§ **What to work on**
Counting only lines that contain the string "yellow", how many are there in the data? Say the number alone.

(Saved data entries)

════════

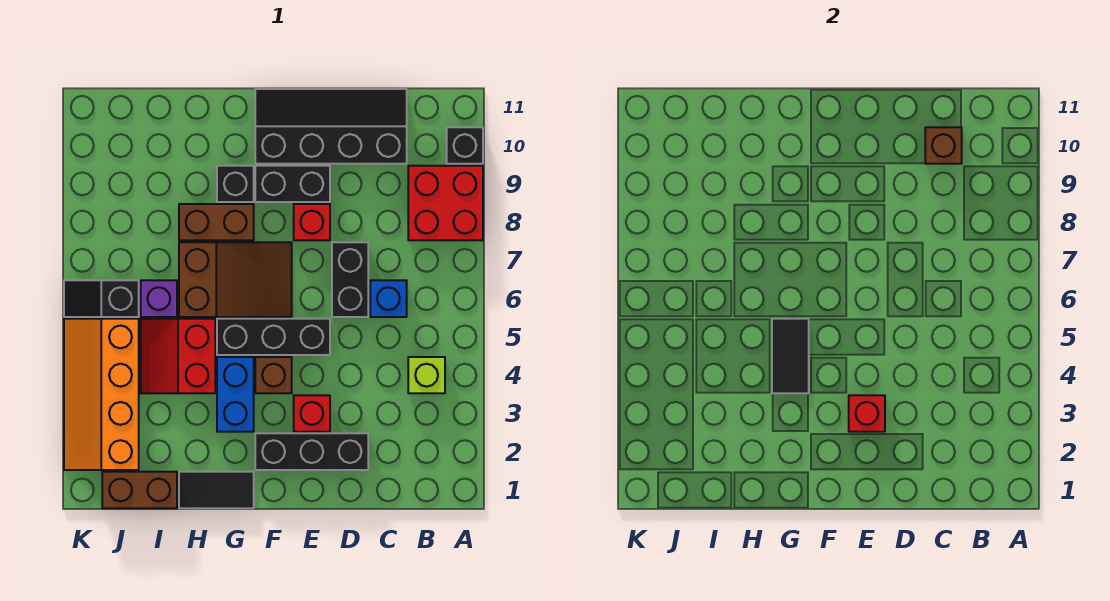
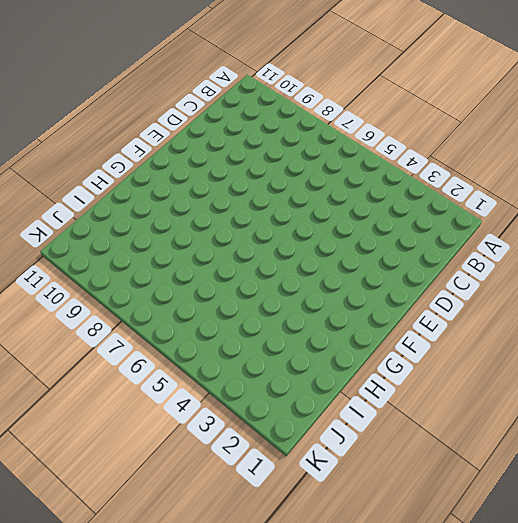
none -> red 2x2 brick [408,166,483,240]
none -> black 1x1 brick [447,127,483,164]
none -> lime 1x1 brick [408,357,445,393]

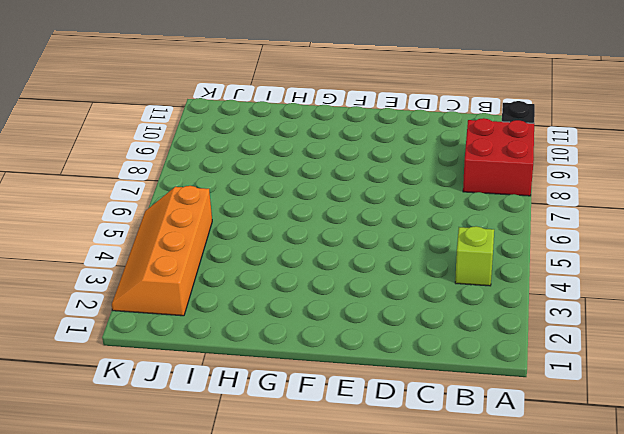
none -> blue 1x1 brick [370,280,407,317]
none -> black 2x4 slope [255,89,407,164]
none -> black 1x3 brick [255,433,368,470]

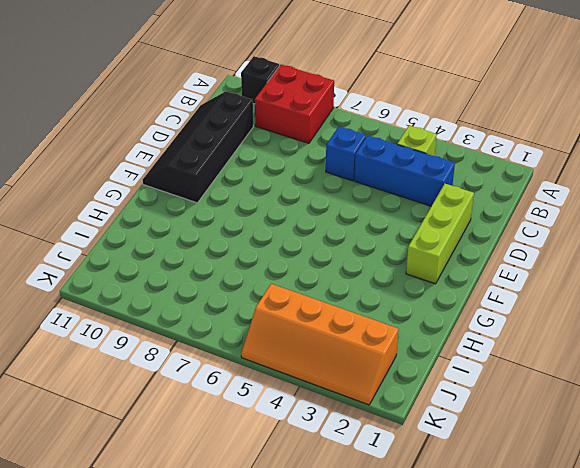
blue 1x3 brick [354,135,455,206] -> none
lime 1x3 brick [406,184,474,284] -> black 1x3 brick [255,433,368,470]
none -> black 1x2 brick [332,242,368,317]
none -> red 1x1 brick [294,395,330,432]
none -> black 1x3 brick [217,319,330,355]

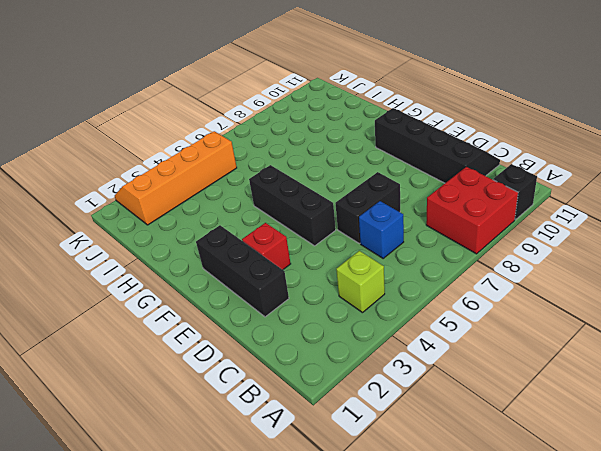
none -> red 1x1 brick [294,204,330,240]
none -> black 1x2 brick [255,166,330,202]
none -> brown 1x1 brick [255,357,292,393]

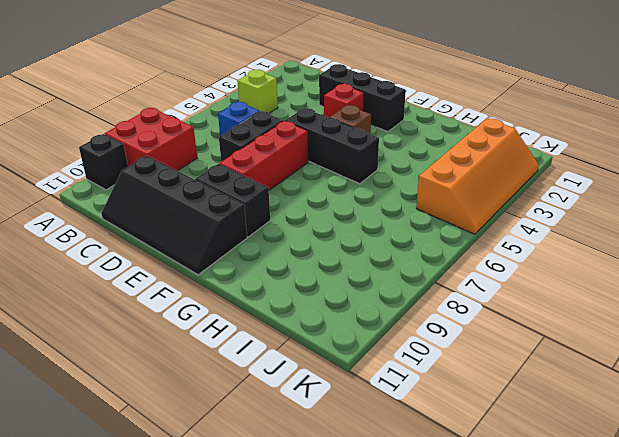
red 1x3 brick [220,121,308,190] -> red 1x1 brick [294,204,330,240]
none -> brown 2x3 slope [179,242,292,317]
none -> black 1x2 tile [179,472,254,508]
none -> blue 1x2 brick [217,357,254,432]

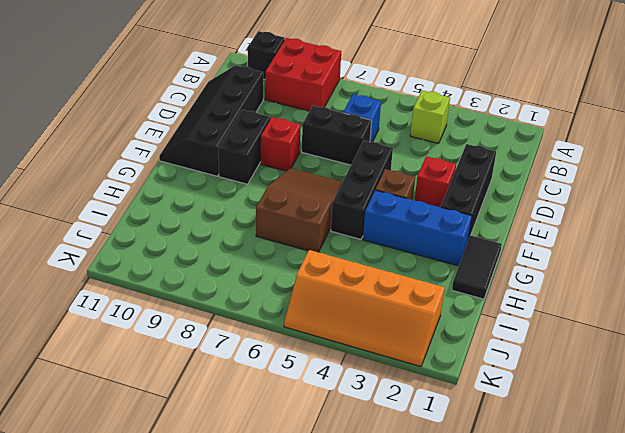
blue 1x3 brick [363,190,472,266] -> blue 1x2 brick [217,357,254,432]
none -> brown 1x2 brick [179,204,254,240]
none -> black 1x1 brick [217,166,254,202]
none -> red 2x2 slope [141,319,215,393]

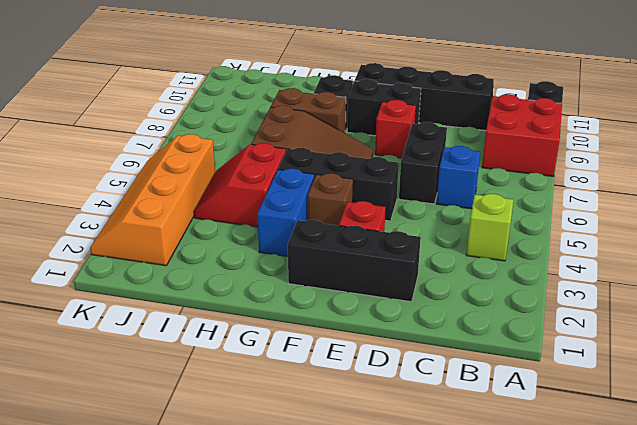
none -> black 1x2 tile [179,472,254,508]
none -> brown 1x2 brick [102,472,177,508]
none -> purple 1x1 brick [141,280,177,317]

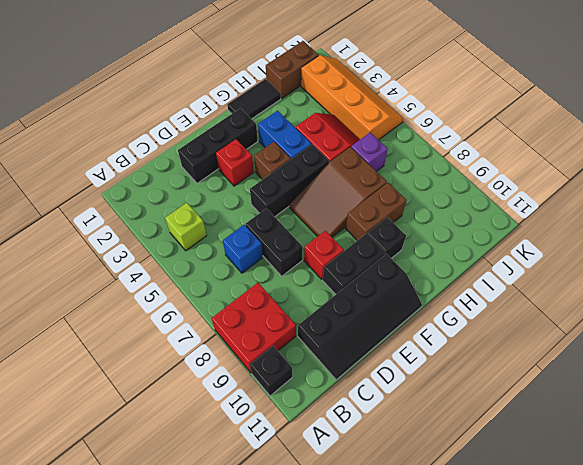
none -> black 1x2 slope [64,280,139,317]
none -> brown 1x1 brick [925,127,962,164]
none -> red 1x1 brick [849,395,885,432]

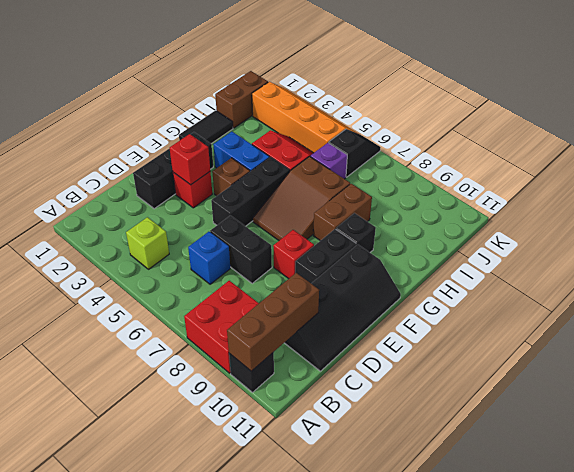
brown 1x3 brick [227,273,319,371] -> brown 1x1 brick [925,127,962,164]
none -> black 1x2 tile [772,319,809,393]

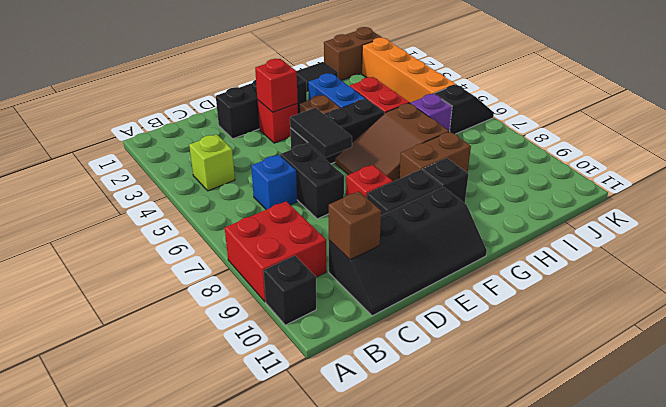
black 1x2 tile [290,108,352,158] -> black 1x2 tile moved to [772,319,809,393]

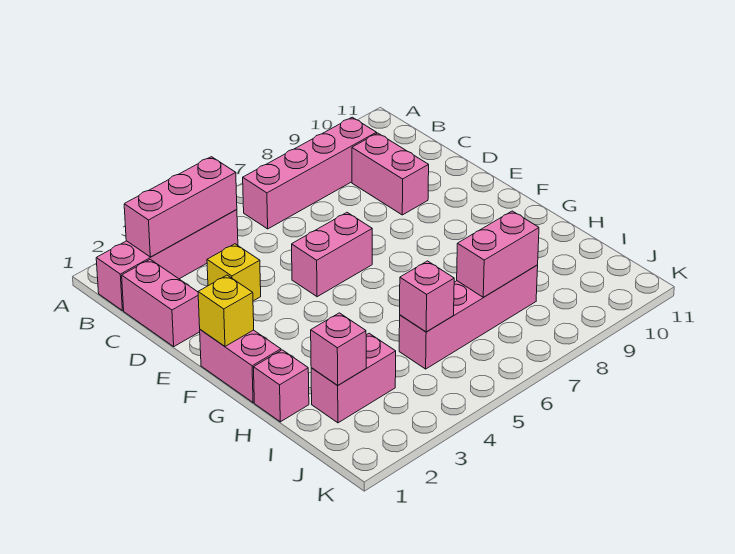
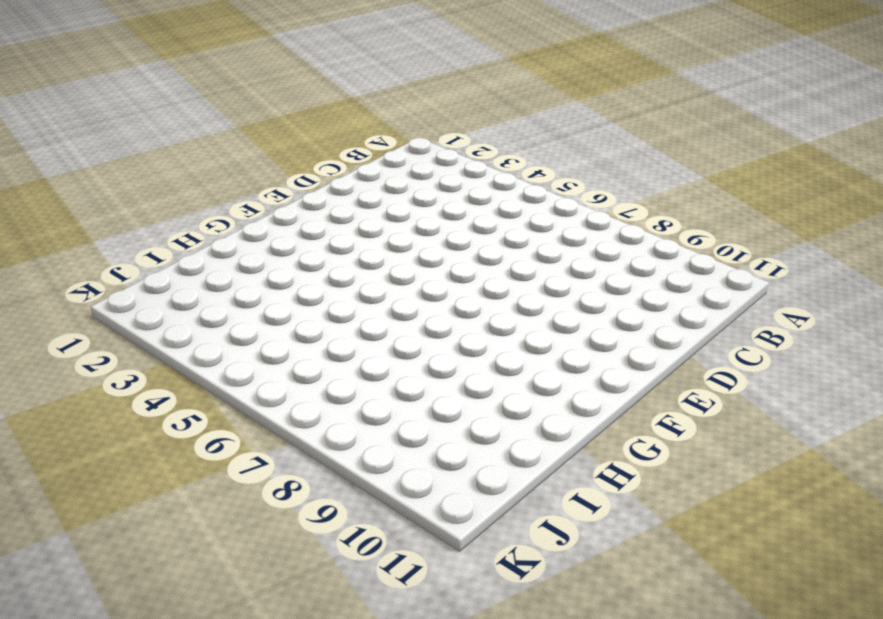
none -> pink 1x4 brick [96,210,238,311]
none -> pink 1x4 brick [243,117,377,229]
none -> pink 1x2 brick [122,259,200,346]

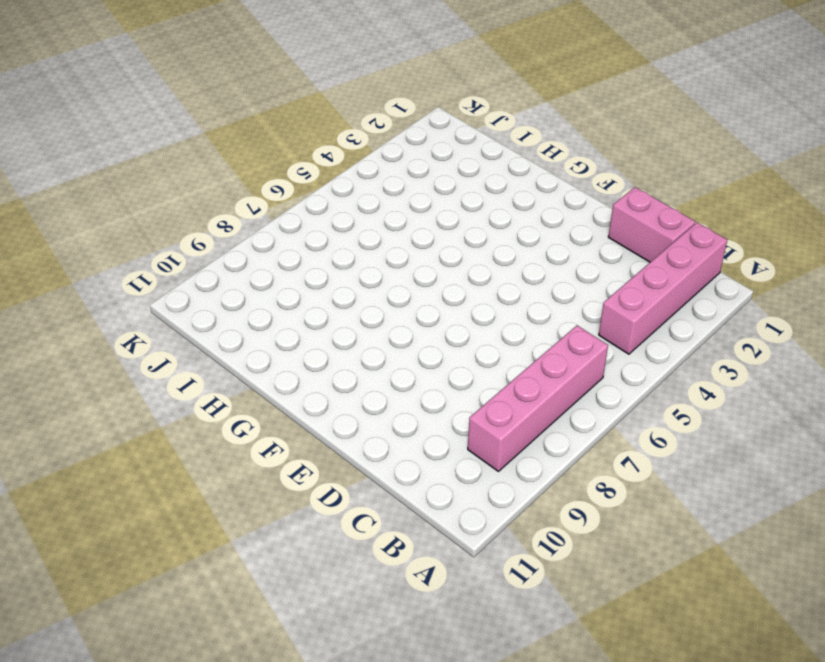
none -> pink 1x2 brick [352,133,429,215]
none -> yellow 1x1 brick [207,244,261,301]
none -> pink 1x2 brick [292,213,372,297]

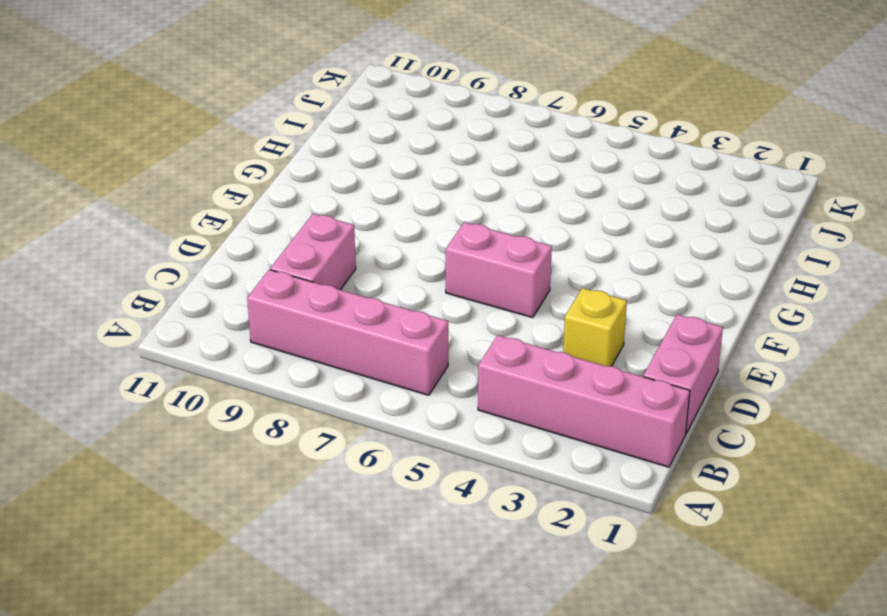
none -> pink 1x2 brick [200,330,281,403]
none -> pink 1x1 brick [254,350,309,422]
none -> pink 1x2 brick [311,333,396,423]

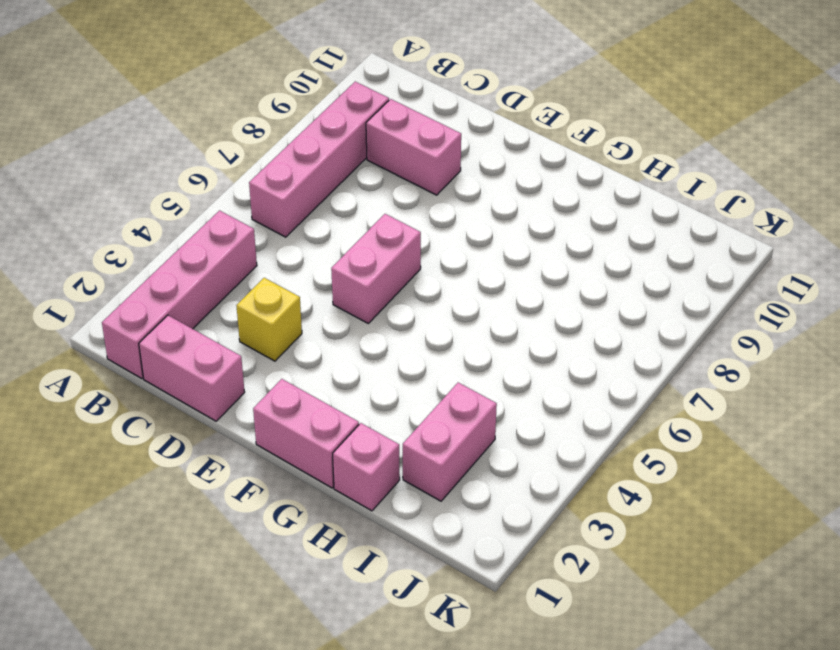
none -> pink 1x4 brick [399,265,538,369]
none -> pink 1x3 brick [124,157,237,257]
none -> yellow 1x1 brick [198,275,254,346]

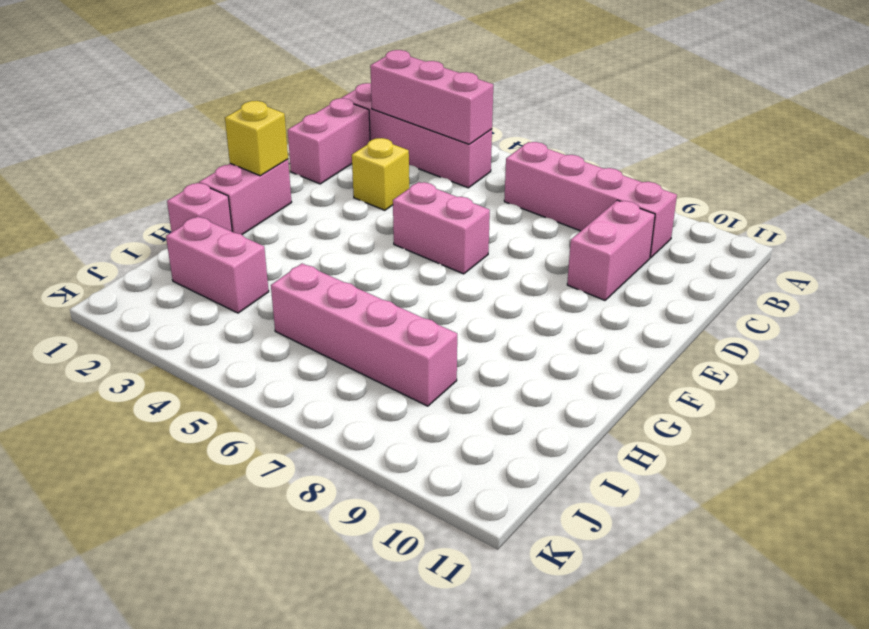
none -> pink 1x1 brick [311,313,366,385]
none -> pink 1x1 brick [400,261,454,332]
none -> pink 1x2 brick [457,211,539,297]

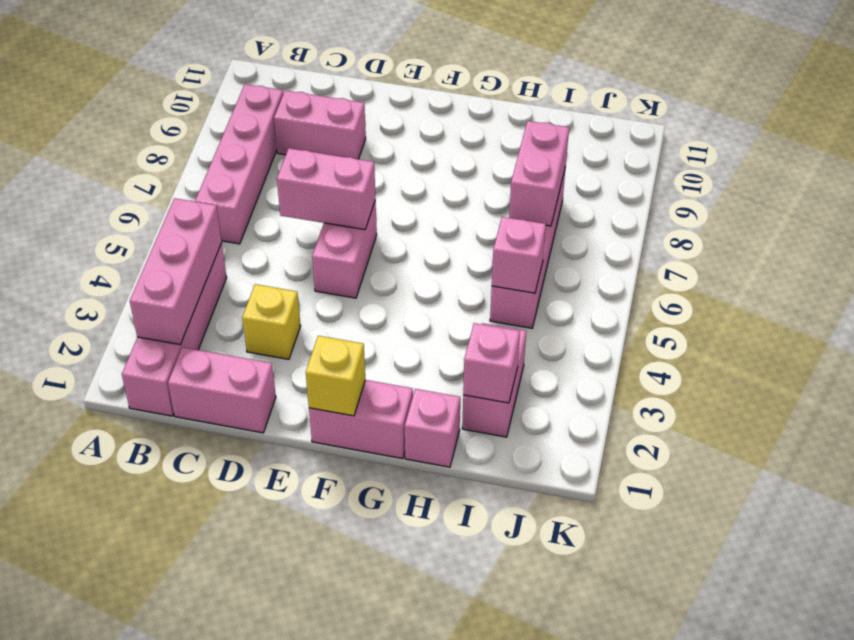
pink 1x2 brick [277,148,376,230] -> none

════════

§ **Answer area**
2